WORK ITEM => When you reach the line that contains "DHT3 pin VCC: none -> 3V3" in the entries below, begin returning lines exactly as written and continue through the last one.

DATA EXTRACT =>
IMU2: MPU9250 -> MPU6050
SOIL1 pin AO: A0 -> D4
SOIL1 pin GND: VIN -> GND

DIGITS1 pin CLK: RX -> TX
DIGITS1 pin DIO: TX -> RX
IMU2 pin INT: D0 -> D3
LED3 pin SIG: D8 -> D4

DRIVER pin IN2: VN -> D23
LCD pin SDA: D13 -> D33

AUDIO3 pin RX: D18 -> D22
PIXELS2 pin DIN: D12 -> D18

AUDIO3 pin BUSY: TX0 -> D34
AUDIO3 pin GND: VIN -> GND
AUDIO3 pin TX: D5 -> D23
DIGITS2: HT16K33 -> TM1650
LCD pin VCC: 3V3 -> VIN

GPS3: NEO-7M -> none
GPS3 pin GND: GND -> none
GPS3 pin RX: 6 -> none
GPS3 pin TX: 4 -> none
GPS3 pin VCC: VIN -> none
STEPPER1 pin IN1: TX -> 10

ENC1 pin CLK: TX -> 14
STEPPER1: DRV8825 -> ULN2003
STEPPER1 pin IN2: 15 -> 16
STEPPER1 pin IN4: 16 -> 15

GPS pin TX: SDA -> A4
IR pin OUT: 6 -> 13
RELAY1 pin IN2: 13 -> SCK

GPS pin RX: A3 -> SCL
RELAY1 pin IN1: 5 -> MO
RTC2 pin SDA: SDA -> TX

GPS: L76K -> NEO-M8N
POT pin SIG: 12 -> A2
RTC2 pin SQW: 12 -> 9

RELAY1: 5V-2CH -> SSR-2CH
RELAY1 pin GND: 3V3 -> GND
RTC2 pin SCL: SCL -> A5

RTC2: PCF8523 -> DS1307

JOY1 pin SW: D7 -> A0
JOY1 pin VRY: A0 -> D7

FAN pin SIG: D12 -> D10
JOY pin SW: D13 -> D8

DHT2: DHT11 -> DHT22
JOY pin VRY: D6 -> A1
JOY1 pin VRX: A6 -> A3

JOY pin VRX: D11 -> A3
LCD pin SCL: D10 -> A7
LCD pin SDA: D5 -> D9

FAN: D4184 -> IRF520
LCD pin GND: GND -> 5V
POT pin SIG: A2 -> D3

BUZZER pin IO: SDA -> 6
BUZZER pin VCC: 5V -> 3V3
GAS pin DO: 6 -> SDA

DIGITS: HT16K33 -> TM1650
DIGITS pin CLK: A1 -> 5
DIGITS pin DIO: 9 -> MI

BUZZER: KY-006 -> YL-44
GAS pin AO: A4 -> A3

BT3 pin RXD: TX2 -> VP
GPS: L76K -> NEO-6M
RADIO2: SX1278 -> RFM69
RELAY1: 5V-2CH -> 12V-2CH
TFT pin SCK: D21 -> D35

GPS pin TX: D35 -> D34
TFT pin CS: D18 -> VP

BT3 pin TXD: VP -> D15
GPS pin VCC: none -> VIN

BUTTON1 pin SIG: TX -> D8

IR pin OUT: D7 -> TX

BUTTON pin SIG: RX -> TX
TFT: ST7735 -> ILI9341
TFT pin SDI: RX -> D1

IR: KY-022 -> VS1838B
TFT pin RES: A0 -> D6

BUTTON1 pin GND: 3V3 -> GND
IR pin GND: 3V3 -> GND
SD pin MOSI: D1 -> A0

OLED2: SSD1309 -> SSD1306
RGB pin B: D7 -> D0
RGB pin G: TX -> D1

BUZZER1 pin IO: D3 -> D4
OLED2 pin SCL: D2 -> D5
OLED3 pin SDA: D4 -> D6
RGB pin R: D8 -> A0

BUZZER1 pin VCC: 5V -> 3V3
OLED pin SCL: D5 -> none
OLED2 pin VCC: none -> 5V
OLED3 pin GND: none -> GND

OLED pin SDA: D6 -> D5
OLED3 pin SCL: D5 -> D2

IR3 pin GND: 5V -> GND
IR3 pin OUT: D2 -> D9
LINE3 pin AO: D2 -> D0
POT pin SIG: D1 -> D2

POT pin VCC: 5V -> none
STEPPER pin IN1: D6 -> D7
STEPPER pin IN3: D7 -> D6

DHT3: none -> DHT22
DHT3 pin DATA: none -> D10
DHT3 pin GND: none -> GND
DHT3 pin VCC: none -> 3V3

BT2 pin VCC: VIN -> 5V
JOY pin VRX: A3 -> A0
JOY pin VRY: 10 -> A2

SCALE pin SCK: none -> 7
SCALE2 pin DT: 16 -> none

SOLUTION TO THIS TASK =>
DHT3 pin VCC: none -> 3V3

BT2 pin VCC: VIN -> 5V
JOY pin VRX: A3 -> A0
JOY pin VRY: 10 -> A2

SCALE pin SCK: none -> 7
SCALE2 pin DT: 16 -> none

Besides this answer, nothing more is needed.